PROBLEM REQUIREMENTS:
Transcribe the listing exactly; drop the images.
*** DATA PROVIDED ***
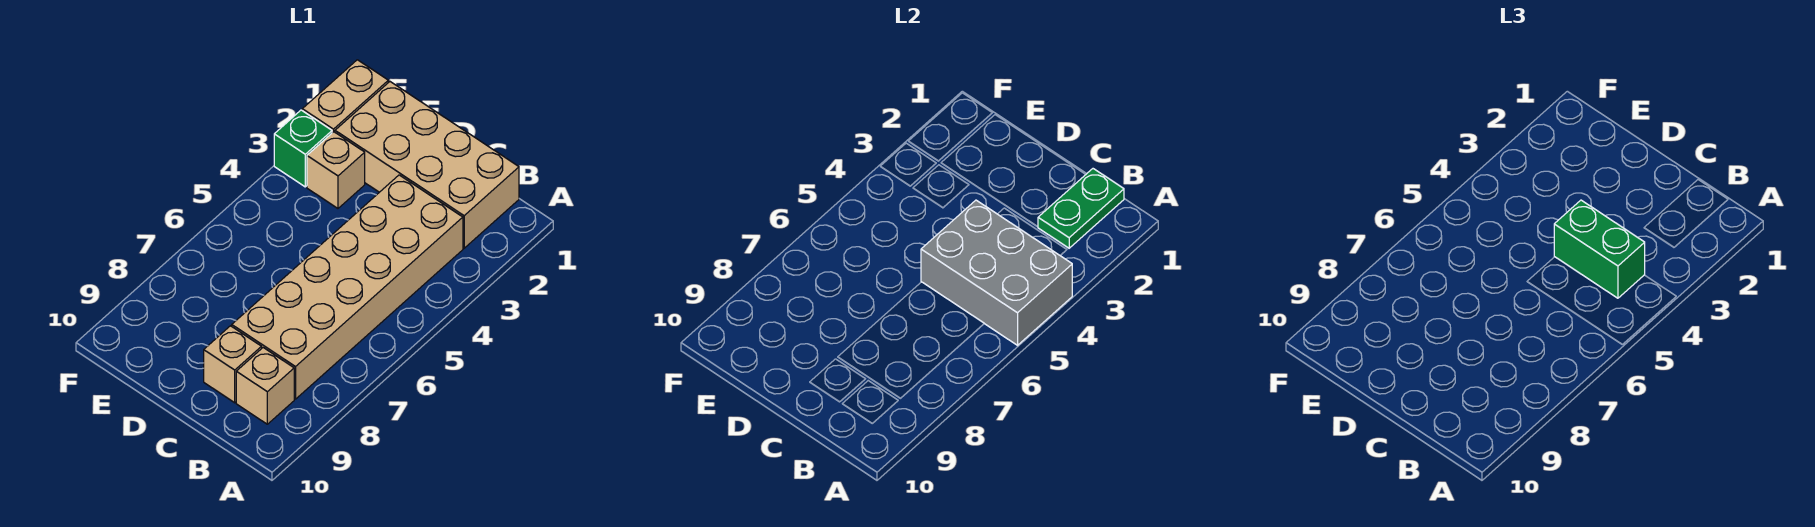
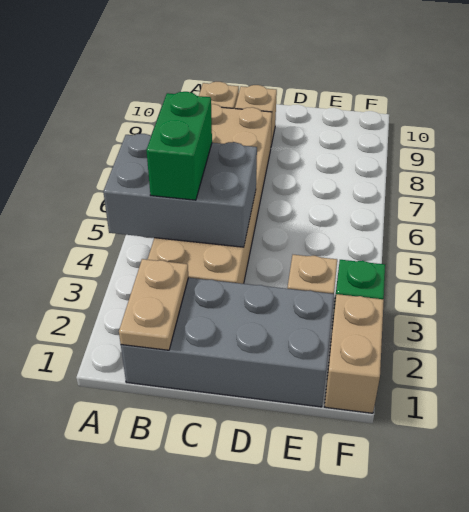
tan brick B1:E2 level 1 -> grey brick B1:E2 level 1
green plate B1:B2 level 2 -> tan plate B1:B2 level 2
green brick B4:C4 level 3 -> green brick B4:B5 level 3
***
THE COMPLETED TASK:
tan brick B1:E2 level 1 -> grey brick B1:E2 level 1
green plate B1:B2 level 2 -> tan plate B1:B2 level 2
green brick B4:C4 level 3 -> green brick B4:B5 level 3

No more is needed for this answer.